-- Source material --
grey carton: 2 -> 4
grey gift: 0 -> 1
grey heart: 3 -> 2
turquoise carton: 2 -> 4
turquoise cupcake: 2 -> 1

-- Problem details --
Exactly as written, transcribe every line shown above.

-- Response --
grey carton: 2 -> 4
grey gift: 0 -> 1
grey heart: 3 -> 2
turquoise carton: 2 -> 4
turquoise cupcake: 2 -> 1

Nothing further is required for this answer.